(TASK STATEMENT): List each line of the data that holds the word "added".

(RECORDS FOR THIS TASK):
────

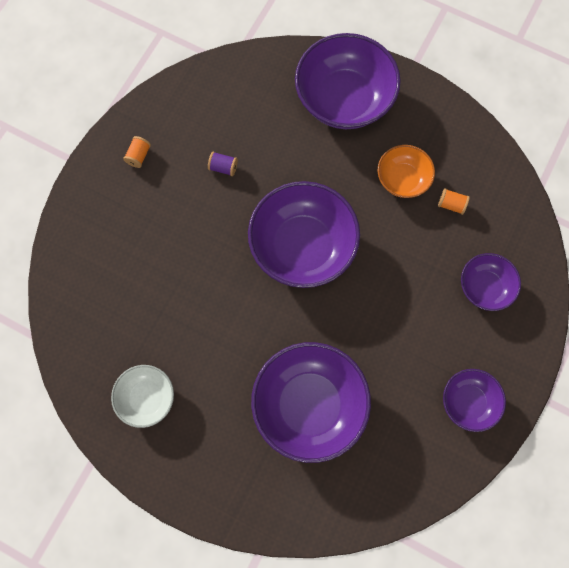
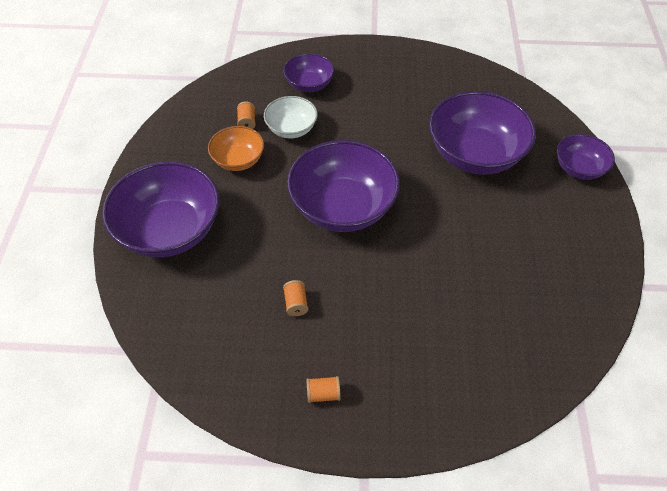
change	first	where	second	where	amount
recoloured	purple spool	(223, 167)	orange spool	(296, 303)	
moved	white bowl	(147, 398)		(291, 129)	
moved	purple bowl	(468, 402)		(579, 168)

────

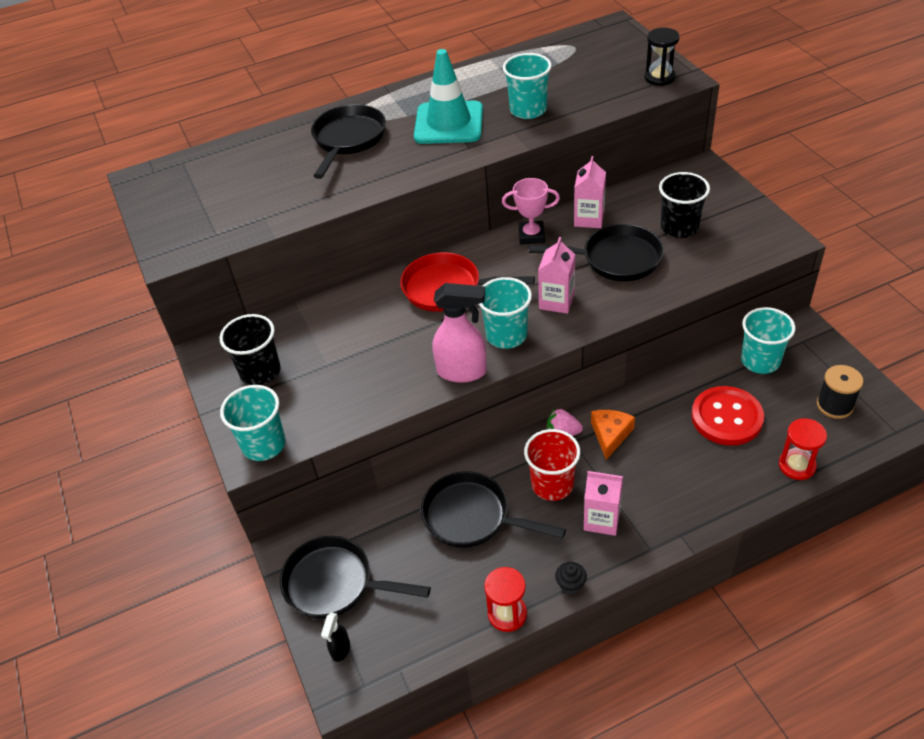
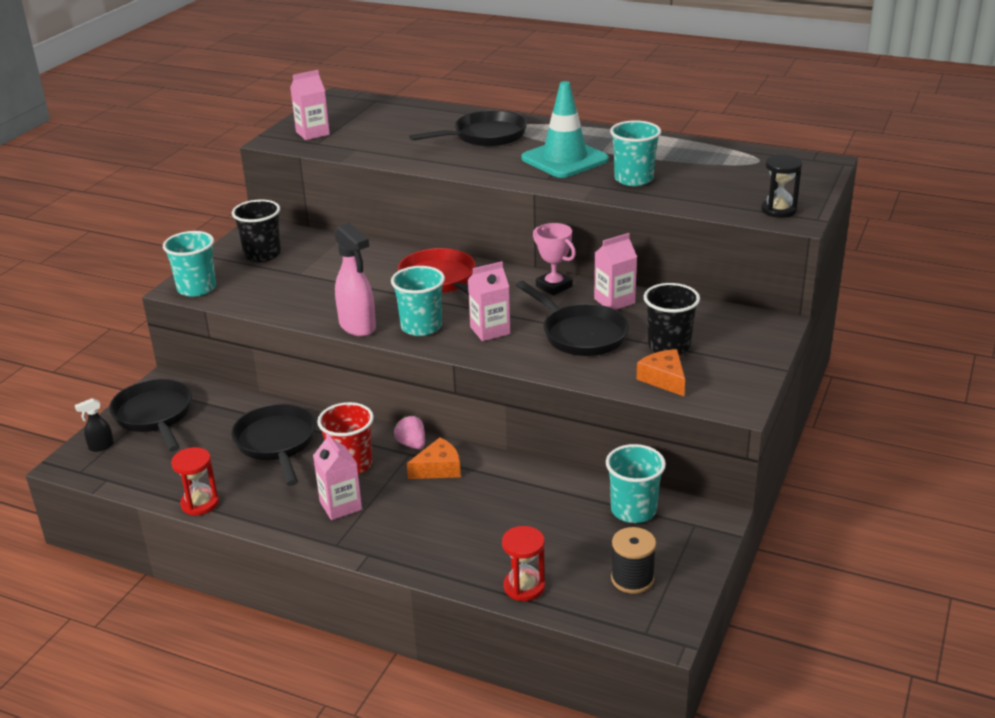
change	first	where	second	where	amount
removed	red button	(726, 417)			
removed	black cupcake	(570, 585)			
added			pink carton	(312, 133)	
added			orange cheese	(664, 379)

────

(EXERCISE SOLUTION):
added			pink carton	(312, 133)	
added			orange cheese	(664, 379)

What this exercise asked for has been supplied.